=== Section Start ===
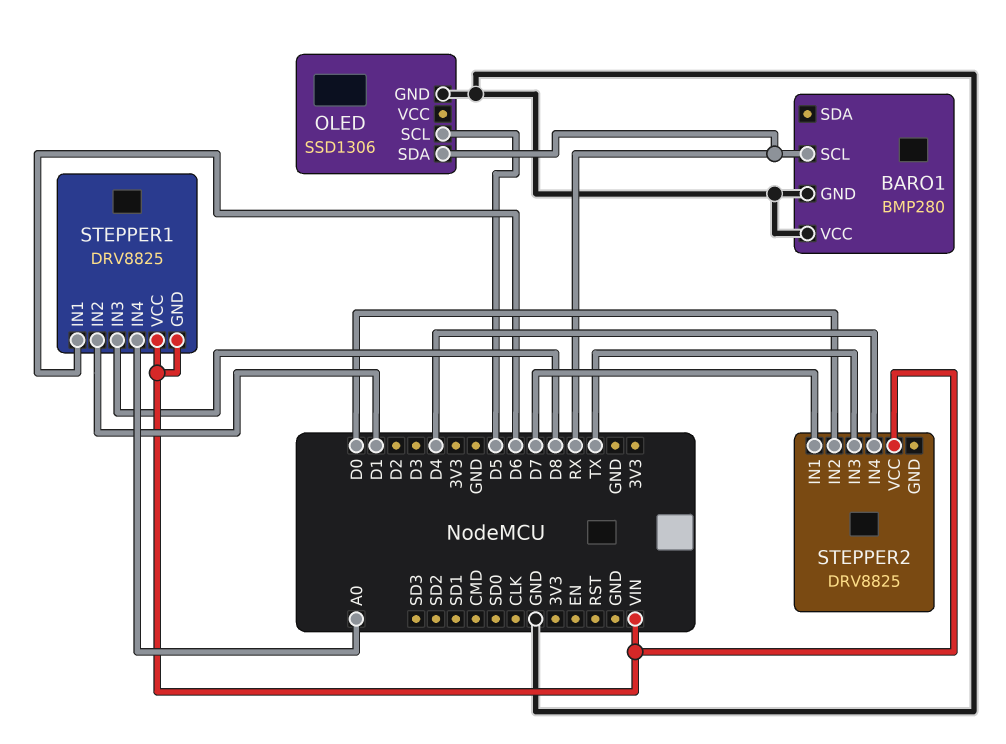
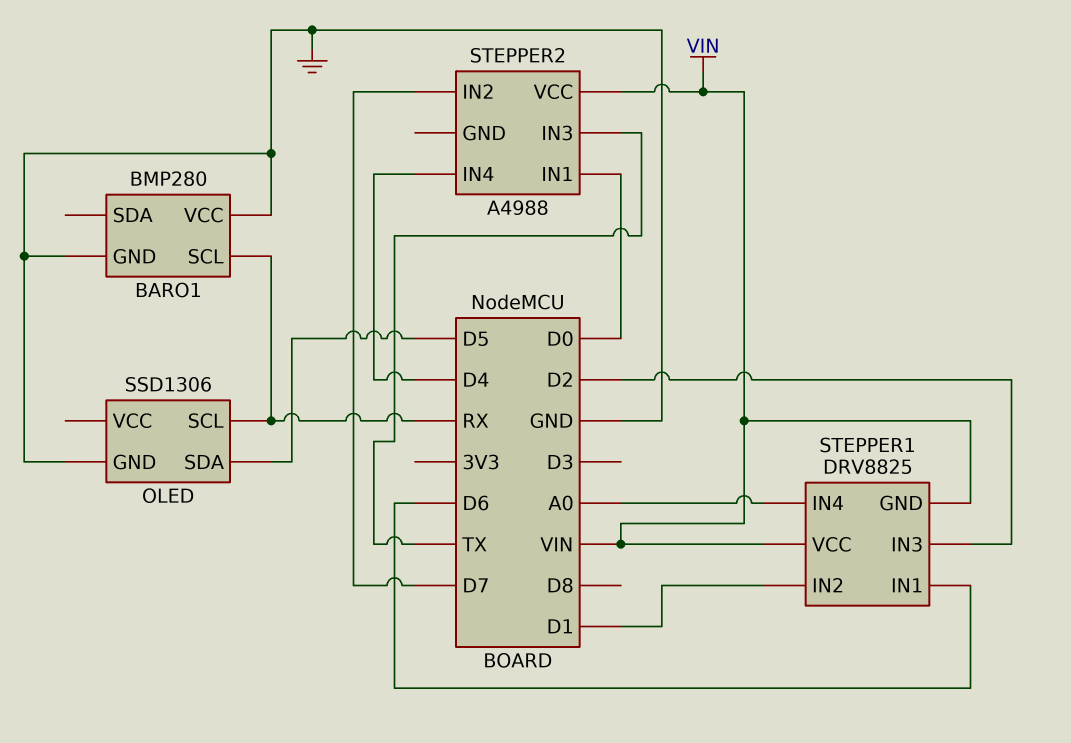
OLED pin SCL: D5 -> RX
OLED pin SDA: RX -> D5
STEPPER1 pin IN3: D8 -> D2
STEPPER2: DRV8825 -> A4988
STEPPER2 pin IN1: D7 -> D0
STEPPER2 pin IN2: D0 -> D7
=== Section End ===
Both ends count here. Reproduce exactly the lines from the one containing "STEPPER1 pin IN3: D8 -> D2" through the end of the listing.

> **RESULT**
STEPPER1 pin IN3: D8 -> D2
STEPPER2: DRV8825 -> A4988
STEPPER2 pin IN1: D7 -> D0
STEPPER2 pin IN2: D0 -> D7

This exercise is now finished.